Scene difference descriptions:
┌──

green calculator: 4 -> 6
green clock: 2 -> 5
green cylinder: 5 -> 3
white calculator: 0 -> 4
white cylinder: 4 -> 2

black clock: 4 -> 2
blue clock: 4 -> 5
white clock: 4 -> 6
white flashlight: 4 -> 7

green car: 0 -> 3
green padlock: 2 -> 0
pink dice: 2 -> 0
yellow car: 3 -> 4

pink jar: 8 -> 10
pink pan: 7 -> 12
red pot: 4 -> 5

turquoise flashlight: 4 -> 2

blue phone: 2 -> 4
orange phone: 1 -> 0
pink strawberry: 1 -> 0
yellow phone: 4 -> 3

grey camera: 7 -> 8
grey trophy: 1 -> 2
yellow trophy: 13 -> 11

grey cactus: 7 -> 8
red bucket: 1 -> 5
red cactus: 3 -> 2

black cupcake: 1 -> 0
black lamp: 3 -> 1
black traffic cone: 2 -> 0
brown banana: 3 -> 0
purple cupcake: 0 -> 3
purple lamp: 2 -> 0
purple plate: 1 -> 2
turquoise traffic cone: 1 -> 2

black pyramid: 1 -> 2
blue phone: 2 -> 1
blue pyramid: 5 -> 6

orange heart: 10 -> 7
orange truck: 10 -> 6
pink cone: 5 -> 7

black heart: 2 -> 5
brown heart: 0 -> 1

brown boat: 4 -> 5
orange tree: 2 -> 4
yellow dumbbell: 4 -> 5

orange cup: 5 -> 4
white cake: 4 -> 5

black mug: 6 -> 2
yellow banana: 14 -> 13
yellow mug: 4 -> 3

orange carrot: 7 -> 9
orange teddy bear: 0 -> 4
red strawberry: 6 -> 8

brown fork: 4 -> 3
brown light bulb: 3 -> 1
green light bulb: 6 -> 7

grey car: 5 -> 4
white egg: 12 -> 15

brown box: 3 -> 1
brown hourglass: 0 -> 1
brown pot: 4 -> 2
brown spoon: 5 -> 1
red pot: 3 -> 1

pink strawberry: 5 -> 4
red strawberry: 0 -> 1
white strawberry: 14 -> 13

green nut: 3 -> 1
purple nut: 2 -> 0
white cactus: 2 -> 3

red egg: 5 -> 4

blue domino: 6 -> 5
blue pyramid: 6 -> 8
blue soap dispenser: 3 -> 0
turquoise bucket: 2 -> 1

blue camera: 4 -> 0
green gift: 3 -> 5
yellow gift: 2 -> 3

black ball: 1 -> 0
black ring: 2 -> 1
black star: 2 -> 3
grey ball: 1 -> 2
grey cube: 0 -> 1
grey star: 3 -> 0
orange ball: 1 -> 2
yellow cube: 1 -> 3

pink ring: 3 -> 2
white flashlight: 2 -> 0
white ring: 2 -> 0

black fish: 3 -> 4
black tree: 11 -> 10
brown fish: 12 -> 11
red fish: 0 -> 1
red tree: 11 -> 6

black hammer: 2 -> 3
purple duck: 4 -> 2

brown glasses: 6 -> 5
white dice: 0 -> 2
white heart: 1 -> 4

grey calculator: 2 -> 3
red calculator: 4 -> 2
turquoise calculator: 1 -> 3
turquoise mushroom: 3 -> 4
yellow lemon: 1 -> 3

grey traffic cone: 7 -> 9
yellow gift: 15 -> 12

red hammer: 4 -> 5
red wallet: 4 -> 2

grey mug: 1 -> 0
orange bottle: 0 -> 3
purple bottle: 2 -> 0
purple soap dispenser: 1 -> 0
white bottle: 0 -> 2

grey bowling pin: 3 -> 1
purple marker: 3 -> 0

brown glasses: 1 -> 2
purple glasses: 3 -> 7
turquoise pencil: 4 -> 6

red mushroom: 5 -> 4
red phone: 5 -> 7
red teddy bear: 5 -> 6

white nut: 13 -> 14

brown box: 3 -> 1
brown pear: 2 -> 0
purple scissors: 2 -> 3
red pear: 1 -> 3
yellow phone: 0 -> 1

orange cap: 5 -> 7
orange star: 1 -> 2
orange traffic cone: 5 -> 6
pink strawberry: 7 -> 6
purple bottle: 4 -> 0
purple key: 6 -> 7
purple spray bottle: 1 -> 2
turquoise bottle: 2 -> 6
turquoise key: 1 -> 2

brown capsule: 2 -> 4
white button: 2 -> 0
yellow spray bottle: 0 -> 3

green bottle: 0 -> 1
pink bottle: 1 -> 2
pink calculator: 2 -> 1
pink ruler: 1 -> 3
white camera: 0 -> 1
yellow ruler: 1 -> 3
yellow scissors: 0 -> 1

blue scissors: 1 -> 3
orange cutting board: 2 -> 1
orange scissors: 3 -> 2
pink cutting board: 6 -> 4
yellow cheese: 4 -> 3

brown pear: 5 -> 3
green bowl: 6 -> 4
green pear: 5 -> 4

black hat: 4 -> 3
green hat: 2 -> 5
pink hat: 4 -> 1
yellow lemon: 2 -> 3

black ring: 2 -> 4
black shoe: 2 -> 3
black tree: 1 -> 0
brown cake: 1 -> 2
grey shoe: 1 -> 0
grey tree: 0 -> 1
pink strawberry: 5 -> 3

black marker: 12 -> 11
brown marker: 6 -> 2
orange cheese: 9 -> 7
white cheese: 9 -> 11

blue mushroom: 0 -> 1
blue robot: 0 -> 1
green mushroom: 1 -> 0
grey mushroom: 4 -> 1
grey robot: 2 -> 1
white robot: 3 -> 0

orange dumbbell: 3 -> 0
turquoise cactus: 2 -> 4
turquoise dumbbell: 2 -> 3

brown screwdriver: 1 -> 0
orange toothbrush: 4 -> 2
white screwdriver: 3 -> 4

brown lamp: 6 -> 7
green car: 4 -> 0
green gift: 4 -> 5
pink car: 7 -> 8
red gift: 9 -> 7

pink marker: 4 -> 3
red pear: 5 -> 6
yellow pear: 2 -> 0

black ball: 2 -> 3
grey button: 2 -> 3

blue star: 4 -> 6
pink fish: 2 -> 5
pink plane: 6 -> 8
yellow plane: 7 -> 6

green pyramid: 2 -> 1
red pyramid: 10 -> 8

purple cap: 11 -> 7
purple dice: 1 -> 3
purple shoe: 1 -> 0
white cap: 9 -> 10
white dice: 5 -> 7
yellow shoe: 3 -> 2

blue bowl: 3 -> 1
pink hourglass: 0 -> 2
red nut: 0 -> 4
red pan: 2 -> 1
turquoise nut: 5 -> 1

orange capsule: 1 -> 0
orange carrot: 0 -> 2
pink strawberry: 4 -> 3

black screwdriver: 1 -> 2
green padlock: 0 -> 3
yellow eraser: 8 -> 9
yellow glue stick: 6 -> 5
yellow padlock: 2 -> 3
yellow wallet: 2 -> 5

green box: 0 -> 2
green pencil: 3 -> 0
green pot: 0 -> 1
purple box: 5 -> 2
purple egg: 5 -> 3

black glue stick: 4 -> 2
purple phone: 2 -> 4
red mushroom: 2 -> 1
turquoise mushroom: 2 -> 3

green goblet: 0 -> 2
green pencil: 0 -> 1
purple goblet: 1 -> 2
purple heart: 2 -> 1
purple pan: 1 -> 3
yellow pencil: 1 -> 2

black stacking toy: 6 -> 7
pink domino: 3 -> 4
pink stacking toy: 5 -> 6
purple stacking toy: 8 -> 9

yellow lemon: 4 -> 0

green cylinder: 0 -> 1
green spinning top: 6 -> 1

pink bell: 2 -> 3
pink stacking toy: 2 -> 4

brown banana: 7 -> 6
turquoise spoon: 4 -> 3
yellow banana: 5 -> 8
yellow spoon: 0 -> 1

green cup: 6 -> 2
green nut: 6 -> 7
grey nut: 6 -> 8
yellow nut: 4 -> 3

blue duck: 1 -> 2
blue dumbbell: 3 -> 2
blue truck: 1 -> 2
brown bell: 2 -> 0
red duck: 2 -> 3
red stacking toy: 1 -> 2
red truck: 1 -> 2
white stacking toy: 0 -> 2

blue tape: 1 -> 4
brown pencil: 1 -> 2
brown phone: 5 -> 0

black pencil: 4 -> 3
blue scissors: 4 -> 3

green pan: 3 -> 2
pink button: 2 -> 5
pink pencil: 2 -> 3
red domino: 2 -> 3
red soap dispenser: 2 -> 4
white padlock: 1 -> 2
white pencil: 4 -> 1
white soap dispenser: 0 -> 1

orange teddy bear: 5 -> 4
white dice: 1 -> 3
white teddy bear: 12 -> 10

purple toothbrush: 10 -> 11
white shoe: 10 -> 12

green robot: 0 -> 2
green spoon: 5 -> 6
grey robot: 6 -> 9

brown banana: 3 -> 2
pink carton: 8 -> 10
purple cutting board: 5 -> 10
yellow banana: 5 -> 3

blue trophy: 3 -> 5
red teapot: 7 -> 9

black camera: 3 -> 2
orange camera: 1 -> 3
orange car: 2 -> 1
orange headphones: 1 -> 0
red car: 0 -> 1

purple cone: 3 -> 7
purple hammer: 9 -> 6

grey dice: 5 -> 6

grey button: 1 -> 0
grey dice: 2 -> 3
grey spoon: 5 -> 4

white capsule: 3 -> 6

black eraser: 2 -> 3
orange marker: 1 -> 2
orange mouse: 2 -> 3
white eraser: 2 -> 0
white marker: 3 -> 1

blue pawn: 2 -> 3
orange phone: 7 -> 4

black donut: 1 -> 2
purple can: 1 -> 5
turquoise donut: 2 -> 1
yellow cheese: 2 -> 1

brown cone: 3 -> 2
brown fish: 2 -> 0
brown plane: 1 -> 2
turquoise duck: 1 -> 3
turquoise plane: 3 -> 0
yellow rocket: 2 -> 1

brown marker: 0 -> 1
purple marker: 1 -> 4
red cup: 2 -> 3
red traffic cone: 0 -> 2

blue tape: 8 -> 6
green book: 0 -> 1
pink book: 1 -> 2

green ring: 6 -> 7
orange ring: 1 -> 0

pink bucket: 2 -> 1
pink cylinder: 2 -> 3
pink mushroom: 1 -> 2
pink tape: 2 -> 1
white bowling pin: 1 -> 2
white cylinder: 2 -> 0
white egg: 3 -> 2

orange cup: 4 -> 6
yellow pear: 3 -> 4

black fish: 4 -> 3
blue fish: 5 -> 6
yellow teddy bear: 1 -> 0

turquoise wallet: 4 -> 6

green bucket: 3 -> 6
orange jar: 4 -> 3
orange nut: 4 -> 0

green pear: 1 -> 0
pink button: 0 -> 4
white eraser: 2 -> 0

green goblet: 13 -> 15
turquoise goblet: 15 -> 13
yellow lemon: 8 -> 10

└──

- [What to work on]
Which of the lines above carry the string "plane"? Pick them out and copy them.

- [Task solution]
pink plane: 6 -> 8
yellow plane: 7 -> 6
brown plane: 1 -> 2
turquoise plane: 3 -> 0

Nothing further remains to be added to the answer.